| Given information |
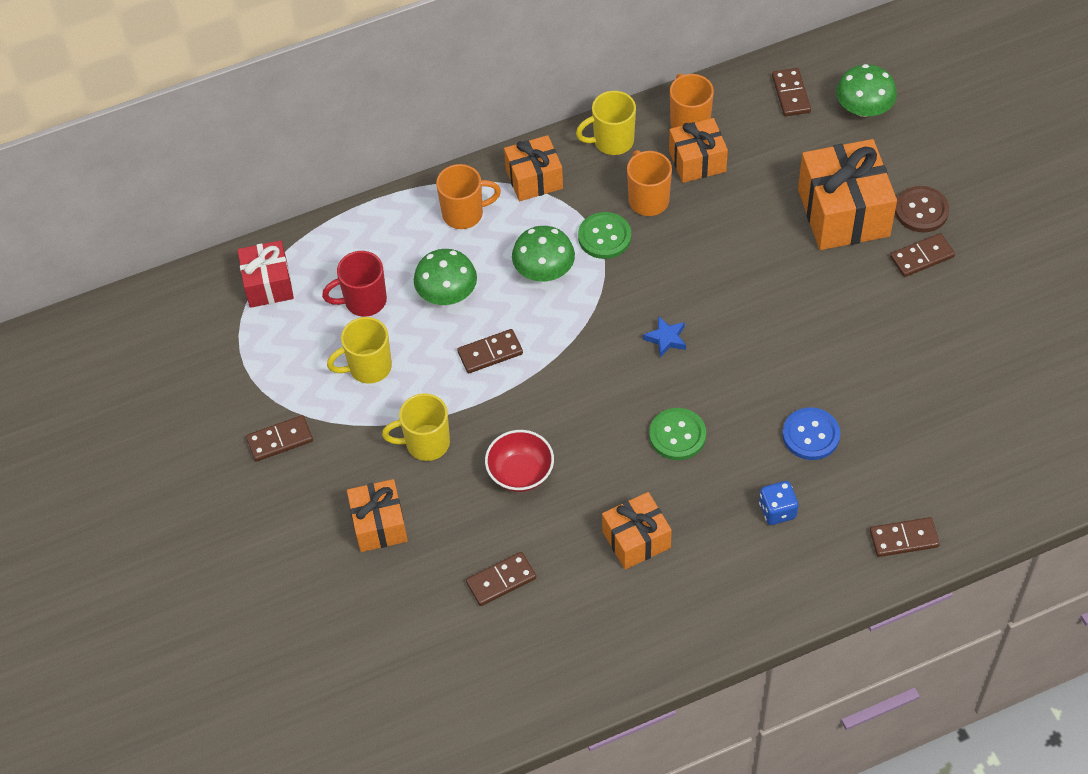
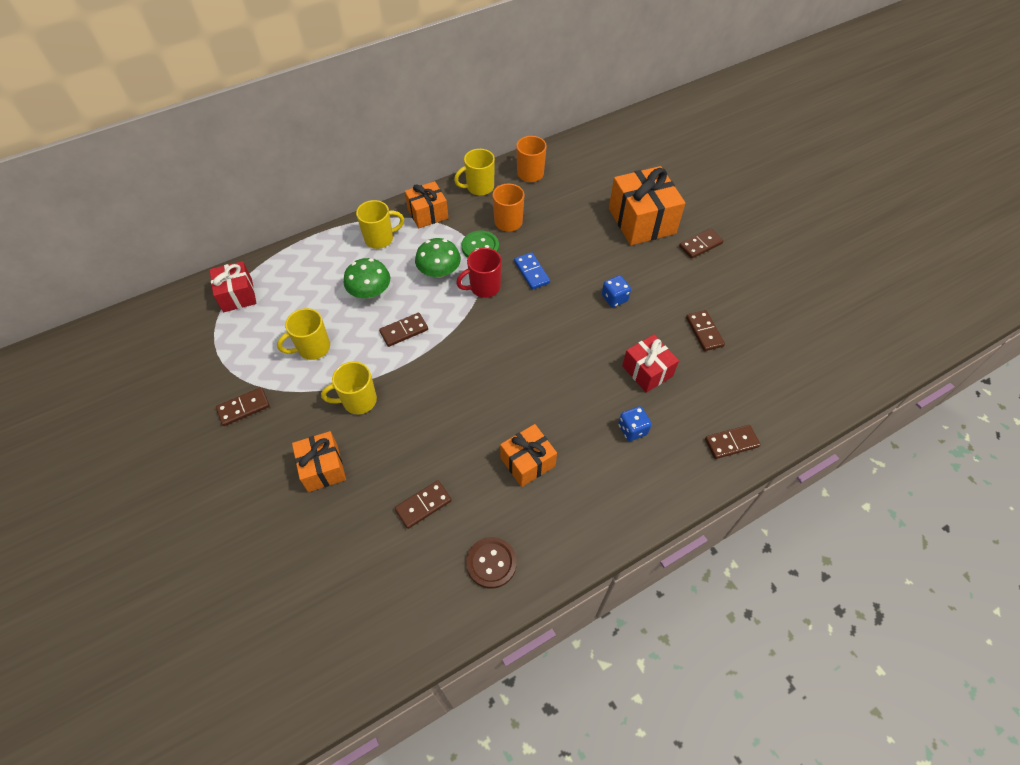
camera: 10 degrees left, 0 degrees up
(364, 301) = (309, 301): red mug -> red mug (484, 287)
(464, 214) = (380, 239): orange mug -> yellow mug
(520, 473) = (433, 417): red bowl -> none
(666, 339) = (532, 311): blue star -> none
(673, 281) = (531, 272): none -> blue domino
(677, 435) = (549, 379): green button -> none
(697, 161) = (538, 196): orange gift -> none
(783, 329) = (614, 298): none -> blue dice
(790, 94) = (594, 153): brown domino -> brown domino (704, 332)
(811, 435) = (647, 371): blue button -> red gift
(863, 108) = (643, 158): green mushroom -> none
(921, 211) = (693, 216): brown button -> brown button (491, 563)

| Description of the task |
Using the material above, gather every line that includes "button".

| Expected answer |
(677, 435) = (549, 379): green button -> none
(811, 435) = (647, 371): blue button -> red gift
(921, 211) = (693, 216): brown button -> brown button (491, 563)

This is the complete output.